**Task prompt**
Filter the records below down to the lines that contain the word "camera", and copy each of those lines unchanged.

Spatial questions linked to pictures

--- Begin ---

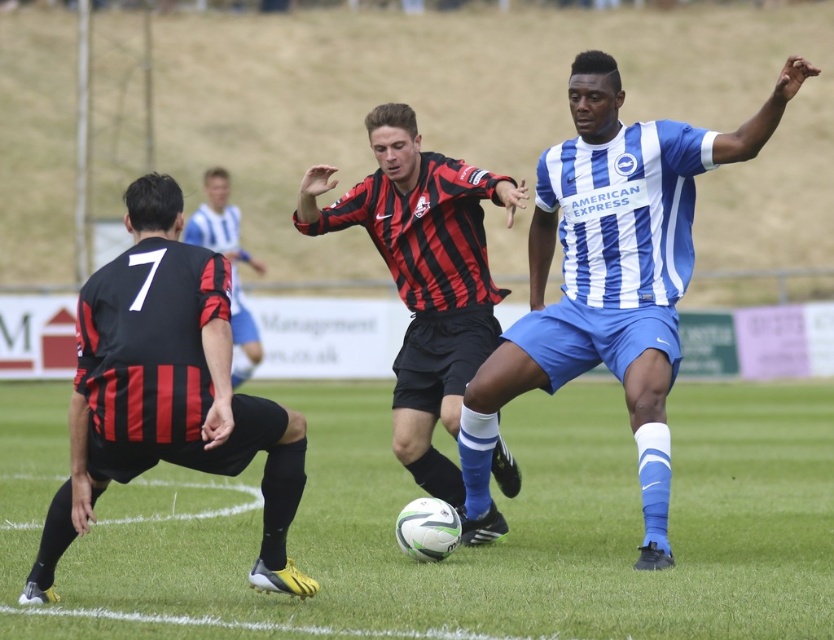
Question: Based on their relative distances, which object is nearer to the red and black striped jersey at center?

Choices:
 (A) green grass at center
 (B) black matte jersey at left
 (C) black striped jersey at center

Answer: (B)

Question: Is blue striped jersey at center above black matte jersey at left?

Choices:
 (A) no
 (B) yes

Answer: (B)

Question: Does green grass at center have a lesser width compared to red and black striped jersey at center?

Choices:
 (A) no
 (B) yes

Answer: (A)

Question: Which is farther from the black striped jersey at center?

Choices:
 (A) blue striped jersey at center
 (B) green grass at center

Answer: (A)

Question: Based on their relative distances, which object is nearer to the red and black striped jersey at center?

Choices:
 (A) black striped jersey at center
 (B) blue striped jersey at center
 (C) black matte jersey at left
 (D) green grass at center

Answer: (B)

Question: Is green grass at center further to the viewer compared to red and black striped jersey at center?

Choices:
 (A) yes
 (B) no

Answer: (B)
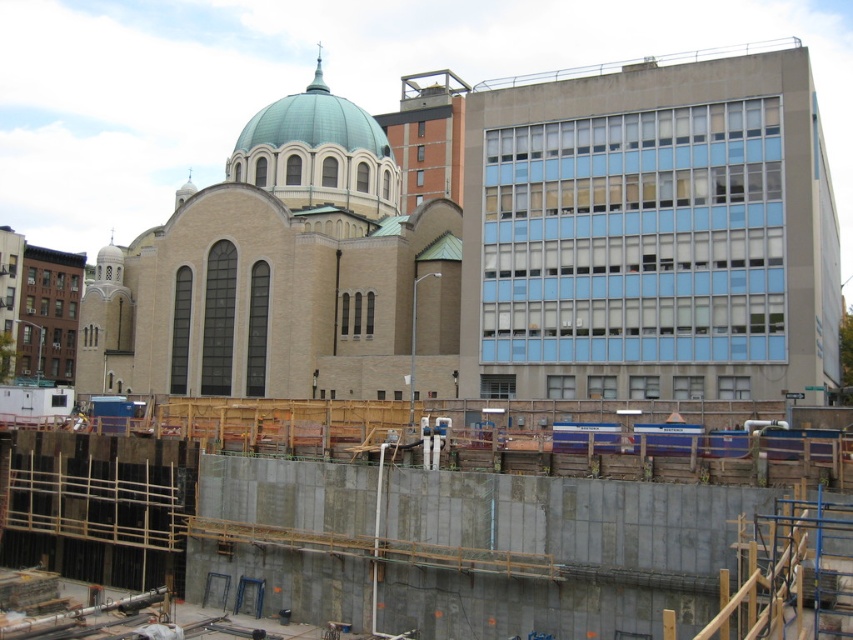
Question: Which point is farther to the camera?

Choices:
 (A) (194, 337)
 (B) (698, 621)

Answer: (A)

Question: From the image, what is the correct spatial relationship of beige stone church at center in relation to concrete wall at center?

Choices:
 (A) above
 (B) below

Answer: (A)

Question: Which point is closer to the camera taking this photo?

Choices:
 (A) (729, 364)
 (B) (531, 515)

Answer: (B)

Question: Among these objects, which one is nearest to the camera?

Choices:
 (A) beige stone church at center
 (B) concrete wall at center

Answer: (B)

Question: Does beige stone church at center have a larger size compared to concrete wall at center?

Choices:
 (A) yes
 (B) no

Answer: (A)

Question: In this image, where is beige stone church at center located relative to concrete wall at center?

Choices:
 (A) above
 (B) below

Answer: (A)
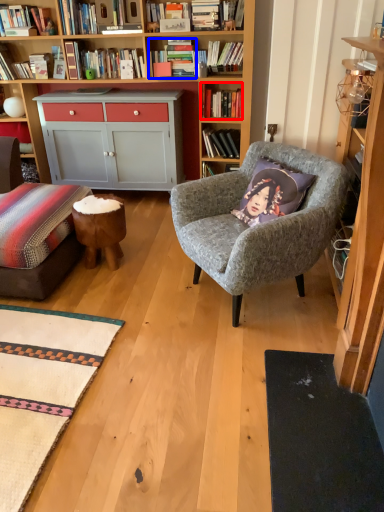
Question: Among these objects, which one is farthest to the camera, book (highlighted by a red box) or book (highlighted by a blue box)?

Choices:
 (A) book
 (B) book

Answer: (A)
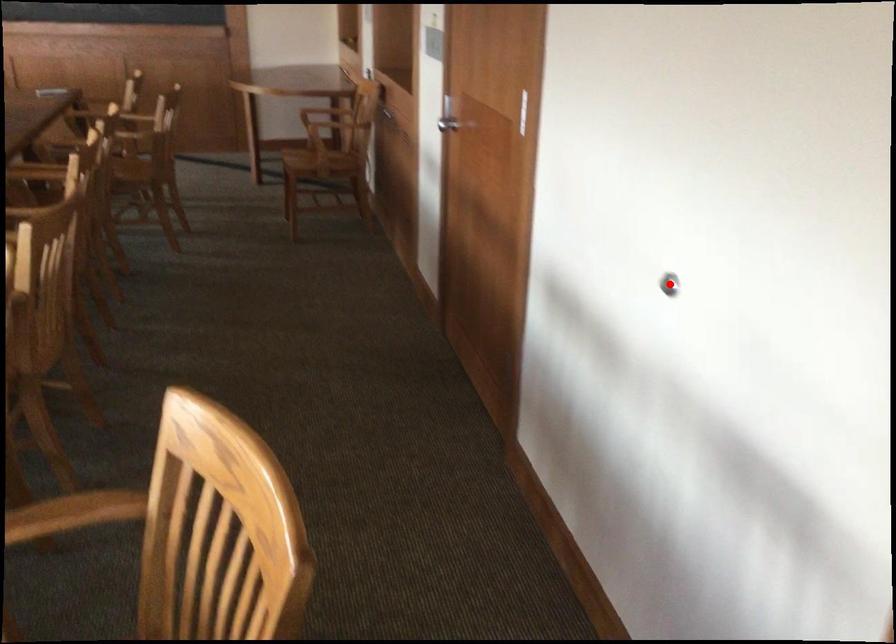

--- End ---

**Finished exercise**
Question: Which point is farther to the camera?
Question: Which point is closer to the camera taking this photo?
Question: Among these objects, which one is nearest to the camera?
Question: Among these objects, which one is farthest to the camera, book (highlighted by a red box) or book (highlighted by a blue box)?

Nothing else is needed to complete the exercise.